▶ Task to complete
Which lines run from the line with "LDR101: GL5516 (U103/CH0, VS) -> none" through the line with "D205: LED orange" in the entries below? Print them exactly, both ends included, and nothing more.

(Collection entries)

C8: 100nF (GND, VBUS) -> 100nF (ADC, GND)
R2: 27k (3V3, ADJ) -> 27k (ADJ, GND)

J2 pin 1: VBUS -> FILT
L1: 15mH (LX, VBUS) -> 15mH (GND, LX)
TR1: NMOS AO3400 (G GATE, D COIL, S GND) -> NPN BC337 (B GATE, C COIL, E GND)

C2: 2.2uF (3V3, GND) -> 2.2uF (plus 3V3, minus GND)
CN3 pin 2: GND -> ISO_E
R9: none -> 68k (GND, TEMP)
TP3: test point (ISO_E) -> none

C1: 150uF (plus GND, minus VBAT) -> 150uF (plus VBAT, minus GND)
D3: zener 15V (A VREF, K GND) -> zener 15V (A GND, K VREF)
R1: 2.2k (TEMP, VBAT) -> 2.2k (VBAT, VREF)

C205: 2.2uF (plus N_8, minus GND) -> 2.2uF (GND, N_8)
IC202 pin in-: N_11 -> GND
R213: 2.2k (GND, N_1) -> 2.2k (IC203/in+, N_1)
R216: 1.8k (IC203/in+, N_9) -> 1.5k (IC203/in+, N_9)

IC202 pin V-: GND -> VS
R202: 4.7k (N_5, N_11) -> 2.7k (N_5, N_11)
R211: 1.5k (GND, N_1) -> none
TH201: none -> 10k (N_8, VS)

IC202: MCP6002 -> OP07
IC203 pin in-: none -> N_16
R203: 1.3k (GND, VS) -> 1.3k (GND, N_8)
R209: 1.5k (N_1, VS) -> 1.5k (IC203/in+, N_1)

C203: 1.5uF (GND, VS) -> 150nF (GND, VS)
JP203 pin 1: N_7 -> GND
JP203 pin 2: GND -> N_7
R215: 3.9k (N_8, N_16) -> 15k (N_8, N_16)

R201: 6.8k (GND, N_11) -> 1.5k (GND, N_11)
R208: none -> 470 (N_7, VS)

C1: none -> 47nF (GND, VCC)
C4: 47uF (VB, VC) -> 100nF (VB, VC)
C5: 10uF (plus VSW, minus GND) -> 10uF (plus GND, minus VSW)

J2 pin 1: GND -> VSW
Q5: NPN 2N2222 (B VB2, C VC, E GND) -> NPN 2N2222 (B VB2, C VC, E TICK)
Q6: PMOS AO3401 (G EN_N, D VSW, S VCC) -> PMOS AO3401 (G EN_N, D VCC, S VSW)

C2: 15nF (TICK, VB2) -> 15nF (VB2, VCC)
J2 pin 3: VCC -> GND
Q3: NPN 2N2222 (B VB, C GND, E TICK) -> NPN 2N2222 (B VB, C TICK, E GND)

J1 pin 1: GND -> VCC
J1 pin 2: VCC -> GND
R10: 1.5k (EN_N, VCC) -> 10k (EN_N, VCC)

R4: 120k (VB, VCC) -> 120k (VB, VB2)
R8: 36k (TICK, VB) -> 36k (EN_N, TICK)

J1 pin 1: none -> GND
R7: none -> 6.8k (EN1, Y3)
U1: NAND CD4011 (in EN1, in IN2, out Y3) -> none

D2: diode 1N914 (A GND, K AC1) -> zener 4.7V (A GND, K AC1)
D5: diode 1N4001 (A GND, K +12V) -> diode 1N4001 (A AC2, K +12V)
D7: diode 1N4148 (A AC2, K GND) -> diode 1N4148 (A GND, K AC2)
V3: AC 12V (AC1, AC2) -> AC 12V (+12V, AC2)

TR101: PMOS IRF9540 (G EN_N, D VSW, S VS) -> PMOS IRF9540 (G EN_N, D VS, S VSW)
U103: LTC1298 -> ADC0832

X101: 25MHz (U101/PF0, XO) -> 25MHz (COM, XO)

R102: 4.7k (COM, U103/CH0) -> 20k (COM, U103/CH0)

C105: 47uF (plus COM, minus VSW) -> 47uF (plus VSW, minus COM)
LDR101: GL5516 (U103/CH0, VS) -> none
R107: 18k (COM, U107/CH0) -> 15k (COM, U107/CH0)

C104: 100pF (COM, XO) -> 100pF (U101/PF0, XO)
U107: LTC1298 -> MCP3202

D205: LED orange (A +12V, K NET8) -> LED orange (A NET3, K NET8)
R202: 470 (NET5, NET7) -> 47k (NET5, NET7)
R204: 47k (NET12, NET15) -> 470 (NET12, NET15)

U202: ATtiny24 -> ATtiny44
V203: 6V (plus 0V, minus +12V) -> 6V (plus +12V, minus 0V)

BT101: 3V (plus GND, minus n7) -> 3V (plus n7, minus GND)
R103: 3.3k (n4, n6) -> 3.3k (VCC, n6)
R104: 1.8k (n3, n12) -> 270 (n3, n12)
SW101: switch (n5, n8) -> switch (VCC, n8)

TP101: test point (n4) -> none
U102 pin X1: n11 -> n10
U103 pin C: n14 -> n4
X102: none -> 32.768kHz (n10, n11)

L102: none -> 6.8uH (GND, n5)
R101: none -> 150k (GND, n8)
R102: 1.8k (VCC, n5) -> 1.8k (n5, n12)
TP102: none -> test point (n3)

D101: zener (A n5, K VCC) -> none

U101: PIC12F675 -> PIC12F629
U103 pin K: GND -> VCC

▶ Exercise result
LDR101: GL5516 (U103/CH0, VS) -> none
R107: 18k (COM, U107/CH0) -> 15k (COM, U107/CH0)

C104: 100pF (COM, XO) -> 100pF (U101/PF0, XO)
U107: LTC1298 -> MCP3202

D205: LED orange (A +12V, K NET8) -> LED orange (A NET3, K NET8)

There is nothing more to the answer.